* TASK: Search each line of the data for the word "grey"; copy every line where it is found.

(Dataset items)
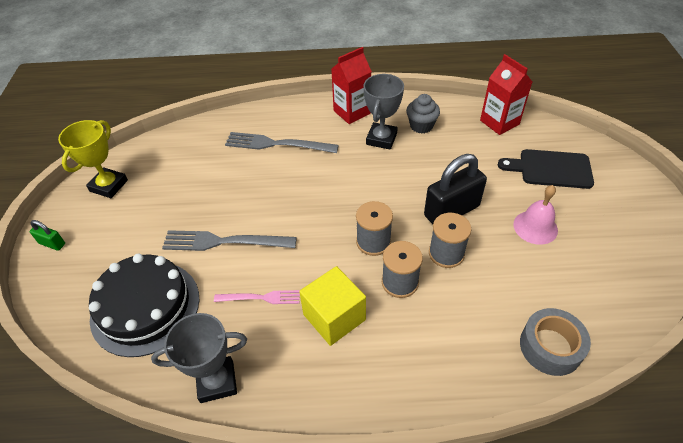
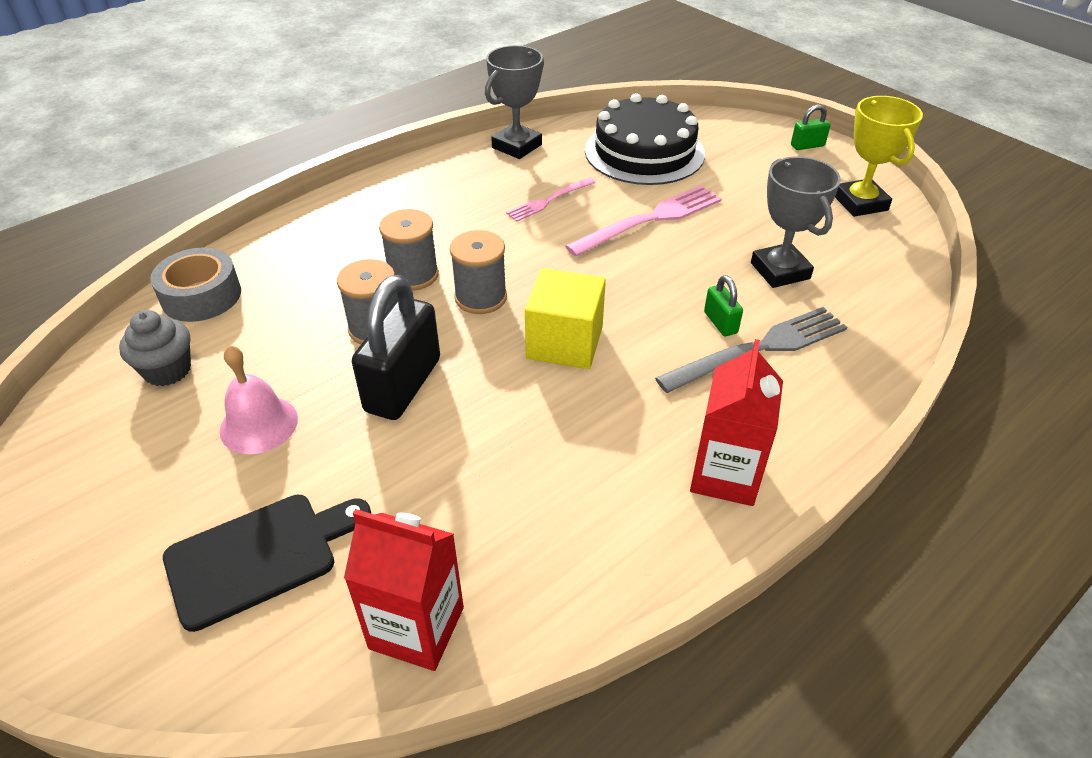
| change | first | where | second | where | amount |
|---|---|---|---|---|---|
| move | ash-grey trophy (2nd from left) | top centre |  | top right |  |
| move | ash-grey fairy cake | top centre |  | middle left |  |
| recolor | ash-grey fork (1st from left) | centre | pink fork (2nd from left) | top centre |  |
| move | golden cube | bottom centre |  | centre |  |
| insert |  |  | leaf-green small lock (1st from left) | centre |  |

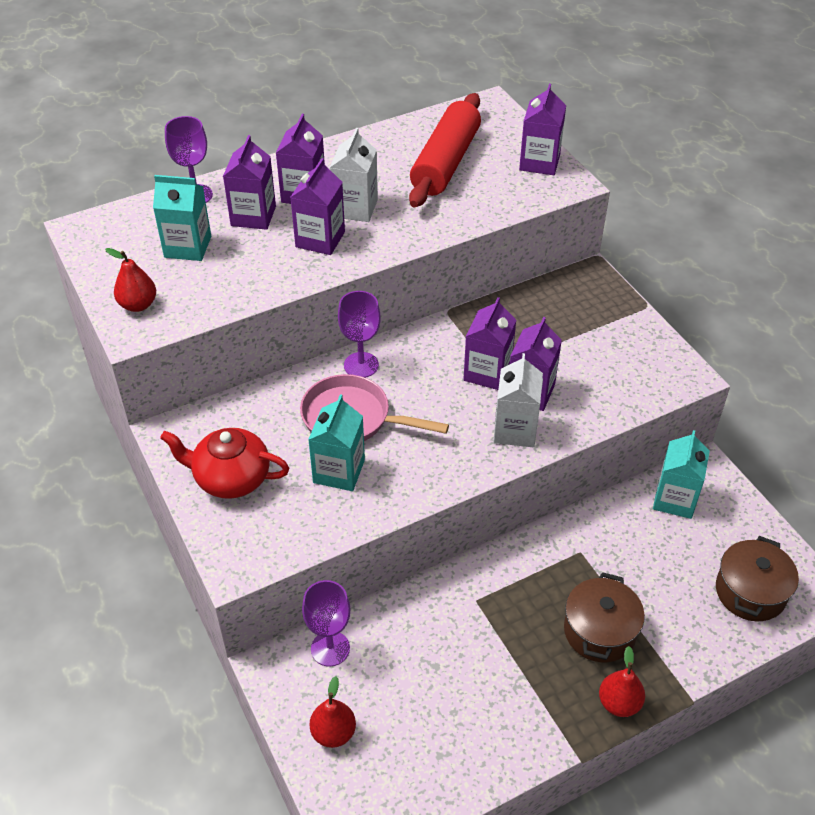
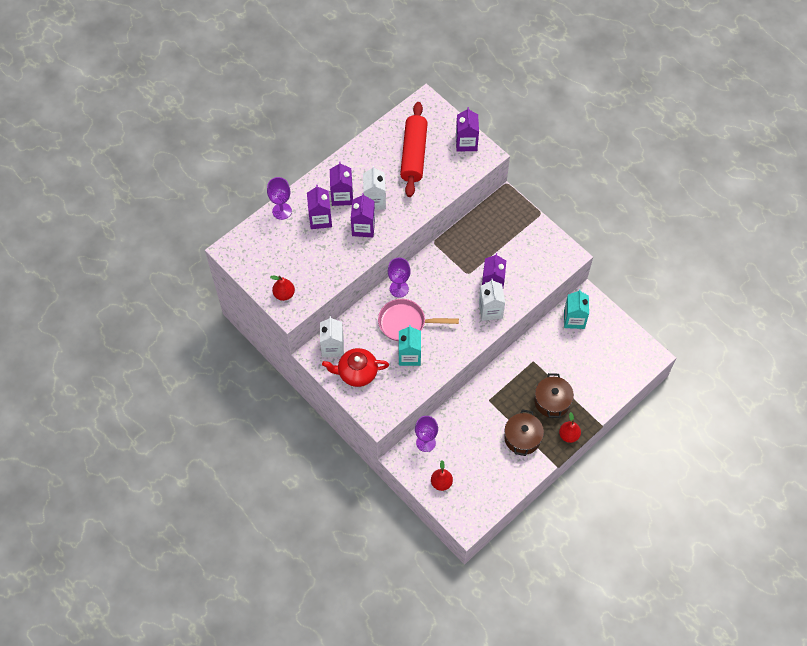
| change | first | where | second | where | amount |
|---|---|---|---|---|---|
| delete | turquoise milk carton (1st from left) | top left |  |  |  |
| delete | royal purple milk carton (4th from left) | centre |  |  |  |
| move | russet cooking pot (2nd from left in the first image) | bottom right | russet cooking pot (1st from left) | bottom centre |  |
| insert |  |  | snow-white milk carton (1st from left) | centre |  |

* SOLUTION:
| move | ash-grey trophy (2nd from left) | top centre |  | top right |  |
| move | ash-grey fairy cake | top centre |  | middle left |  |
| recolor | ash-grey fork (1st from left) | centre | pink fork (2nd from left) | top centre |  |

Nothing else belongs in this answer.